[WHAT IS ASKED] Extract every line below that contains the string "kern". Letter case must match.

(Dataset entries)
== == ==
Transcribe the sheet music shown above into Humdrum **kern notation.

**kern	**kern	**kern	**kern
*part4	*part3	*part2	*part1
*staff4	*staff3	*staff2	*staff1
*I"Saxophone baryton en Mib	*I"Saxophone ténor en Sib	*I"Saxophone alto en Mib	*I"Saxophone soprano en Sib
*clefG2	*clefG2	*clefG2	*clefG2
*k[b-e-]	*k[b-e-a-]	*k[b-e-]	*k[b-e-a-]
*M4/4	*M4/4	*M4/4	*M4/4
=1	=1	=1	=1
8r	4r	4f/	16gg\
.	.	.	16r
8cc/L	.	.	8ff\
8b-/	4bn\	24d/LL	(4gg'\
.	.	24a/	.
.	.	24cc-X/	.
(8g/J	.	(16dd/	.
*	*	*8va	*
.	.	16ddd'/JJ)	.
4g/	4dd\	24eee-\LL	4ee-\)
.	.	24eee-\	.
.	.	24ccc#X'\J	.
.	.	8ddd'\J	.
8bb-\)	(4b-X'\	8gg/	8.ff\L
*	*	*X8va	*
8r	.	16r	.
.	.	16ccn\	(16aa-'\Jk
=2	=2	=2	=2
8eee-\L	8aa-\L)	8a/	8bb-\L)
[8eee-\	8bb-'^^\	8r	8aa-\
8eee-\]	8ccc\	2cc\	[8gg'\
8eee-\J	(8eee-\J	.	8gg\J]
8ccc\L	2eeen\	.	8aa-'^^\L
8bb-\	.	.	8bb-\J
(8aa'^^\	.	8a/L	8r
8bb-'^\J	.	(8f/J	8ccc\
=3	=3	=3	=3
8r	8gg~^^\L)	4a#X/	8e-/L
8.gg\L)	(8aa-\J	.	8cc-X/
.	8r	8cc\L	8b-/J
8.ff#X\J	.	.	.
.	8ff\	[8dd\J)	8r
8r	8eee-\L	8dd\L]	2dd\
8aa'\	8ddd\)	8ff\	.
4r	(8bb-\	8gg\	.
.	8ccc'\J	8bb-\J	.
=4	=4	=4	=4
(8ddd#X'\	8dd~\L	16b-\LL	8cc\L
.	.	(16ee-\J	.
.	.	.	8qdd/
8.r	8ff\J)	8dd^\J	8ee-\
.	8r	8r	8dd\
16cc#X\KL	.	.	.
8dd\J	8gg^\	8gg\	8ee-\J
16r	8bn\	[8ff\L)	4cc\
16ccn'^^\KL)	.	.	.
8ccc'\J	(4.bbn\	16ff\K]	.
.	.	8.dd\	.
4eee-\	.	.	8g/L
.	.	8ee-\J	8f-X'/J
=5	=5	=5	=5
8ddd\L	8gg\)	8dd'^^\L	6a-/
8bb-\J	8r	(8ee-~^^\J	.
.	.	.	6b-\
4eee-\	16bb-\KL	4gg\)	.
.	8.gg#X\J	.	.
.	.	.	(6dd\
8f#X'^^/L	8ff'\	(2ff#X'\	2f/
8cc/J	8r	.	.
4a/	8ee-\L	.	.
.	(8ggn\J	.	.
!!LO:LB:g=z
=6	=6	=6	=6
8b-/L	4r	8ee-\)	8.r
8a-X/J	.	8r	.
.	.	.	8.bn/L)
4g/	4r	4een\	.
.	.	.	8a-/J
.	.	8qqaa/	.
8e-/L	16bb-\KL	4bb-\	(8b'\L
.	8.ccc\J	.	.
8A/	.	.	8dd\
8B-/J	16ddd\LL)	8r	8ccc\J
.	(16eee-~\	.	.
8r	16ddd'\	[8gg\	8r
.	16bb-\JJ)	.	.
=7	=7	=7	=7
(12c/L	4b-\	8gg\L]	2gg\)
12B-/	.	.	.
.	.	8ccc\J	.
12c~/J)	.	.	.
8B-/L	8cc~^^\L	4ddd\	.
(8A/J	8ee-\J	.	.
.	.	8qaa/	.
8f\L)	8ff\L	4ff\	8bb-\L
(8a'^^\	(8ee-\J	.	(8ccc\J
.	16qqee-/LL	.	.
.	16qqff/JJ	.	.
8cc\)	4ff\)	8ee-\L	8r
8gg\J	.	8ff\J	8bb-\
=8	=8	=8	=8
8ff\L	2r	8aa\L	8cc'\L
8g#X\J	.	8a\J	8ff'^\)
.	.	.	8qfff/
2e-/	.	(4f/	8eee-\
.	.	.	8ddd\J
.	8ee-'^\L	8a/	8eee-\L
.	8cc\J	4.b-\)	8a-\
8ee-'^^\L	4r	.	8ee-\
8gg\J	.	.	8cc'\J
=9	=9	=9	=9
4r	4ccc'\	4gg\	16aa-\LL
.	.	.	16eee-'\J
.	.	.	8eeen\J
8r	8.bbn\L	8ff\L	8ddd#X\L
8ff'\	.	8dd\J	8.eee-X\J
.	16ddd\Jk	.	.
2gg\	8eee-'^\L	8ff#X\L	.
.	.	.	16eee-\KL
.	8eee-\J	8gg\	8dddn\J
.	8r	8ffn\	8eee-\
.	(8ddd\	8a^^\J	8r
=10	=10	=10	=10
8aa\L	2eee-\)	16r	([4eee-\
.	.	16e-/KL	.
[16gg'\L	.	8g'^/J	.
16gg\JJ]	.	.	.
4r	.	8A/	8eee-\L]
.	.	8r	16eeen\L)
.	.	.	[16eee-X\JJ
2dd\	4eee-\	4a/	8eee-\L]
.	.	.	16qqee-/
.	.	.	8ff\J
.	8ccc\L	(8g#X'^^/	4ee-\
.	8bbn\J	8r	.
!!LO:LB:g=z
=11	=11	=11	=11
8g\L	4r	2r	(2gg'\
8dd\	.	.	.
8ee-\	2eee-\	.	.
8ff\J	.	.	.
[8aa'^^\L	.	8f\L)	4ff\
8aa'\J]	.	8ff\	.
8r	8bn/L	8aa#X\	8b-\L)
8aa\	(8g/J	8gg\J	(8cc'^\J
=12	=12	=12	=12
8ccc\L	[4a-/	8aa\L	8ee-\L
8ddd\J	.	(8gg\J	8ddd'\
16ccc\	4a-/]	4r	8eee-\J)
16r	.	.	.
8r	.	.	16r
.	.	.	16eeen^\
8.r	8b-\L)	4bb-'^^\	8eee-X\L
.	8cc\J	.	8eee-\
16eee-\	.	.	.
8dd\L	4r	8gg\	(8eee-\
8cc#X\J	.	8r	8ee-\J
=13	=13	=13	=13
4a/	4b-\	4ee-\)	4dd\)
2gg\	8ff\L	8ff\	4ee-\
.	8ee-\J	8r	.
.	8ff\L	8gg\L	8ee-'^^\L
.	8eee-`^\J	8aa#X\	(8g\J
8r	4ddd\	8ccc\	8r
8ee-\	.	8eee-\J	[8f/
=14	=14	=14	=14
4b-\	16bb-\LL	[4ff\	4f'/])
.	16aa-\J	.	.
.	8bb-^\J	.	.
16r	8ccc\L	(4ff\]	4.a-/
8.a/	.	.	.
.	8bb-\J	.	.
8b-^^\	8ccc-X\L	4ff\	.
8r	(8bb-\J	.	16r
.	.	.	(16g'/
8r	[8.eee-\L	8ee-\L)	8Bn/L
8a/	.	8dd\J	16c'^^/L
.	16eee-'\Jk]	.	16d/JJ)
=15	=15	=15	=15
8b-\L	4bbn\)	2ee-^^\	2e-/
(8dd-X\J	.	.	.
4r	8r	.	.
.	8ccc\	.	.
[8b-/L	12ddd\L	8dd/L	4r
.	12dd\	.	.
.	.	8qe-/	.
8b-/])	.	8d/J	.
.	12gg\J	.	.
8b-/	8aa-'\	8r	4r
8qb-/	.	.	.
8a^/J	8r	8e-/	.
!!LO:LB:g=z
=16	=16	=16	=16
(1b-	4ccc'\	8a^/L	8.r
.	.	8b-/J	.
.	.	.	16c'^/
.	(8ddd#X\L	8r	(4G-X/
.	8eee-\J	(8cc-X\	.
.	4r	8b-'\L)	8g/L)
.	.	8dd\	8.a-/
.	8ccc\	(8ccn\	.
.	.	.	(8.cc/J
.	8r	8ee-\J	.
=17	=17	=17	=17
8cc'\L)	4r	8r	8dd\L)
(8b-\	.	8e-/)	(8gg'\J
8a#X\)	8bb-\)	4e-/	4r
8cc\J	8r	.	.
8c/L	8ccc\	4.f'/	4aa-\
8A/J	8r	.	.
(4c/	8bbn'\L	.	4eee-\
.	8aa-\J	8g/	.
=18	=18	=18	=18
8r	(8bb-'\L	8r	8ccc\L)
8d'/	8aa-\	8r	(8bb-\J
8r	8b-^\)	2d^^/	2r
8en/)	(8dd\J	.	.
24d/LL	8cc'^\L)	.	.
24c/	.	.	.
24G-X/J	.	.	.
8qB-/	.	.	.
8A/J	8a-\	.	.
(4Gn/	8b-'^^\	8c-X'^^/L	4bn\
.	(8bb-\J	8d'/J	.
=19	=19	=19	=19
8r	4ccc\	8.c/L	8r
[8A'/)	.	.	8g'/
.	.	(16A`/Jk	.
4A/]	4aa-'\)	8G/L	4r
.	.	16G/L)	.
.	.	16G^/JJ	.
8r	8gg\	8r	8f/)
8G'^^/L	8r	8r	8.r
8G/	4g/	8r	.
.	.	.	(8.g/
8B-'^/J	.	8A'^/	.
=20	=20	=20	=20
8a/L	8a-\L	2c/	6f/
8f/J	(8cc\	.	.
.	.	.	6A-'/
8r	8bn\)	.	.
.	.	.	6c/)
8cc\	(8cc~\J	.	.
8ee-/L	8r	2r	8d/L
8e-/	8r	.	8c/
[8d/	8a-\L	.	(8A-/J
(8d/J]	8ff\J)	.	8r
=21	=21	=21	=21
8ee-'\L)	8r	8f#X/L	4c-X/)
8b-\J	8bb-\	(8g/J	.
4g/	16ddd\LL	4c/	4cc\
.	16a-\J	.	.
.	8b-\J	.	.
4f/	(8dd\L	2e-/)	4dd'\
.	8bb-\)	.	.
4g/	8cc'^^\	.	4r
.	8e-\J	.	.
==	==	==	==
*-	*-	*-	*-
== == ==
[RESULT]
Transcribe the sheet music shown above into Humdrum **kern notation.
**kern	**kern	**kern	**kern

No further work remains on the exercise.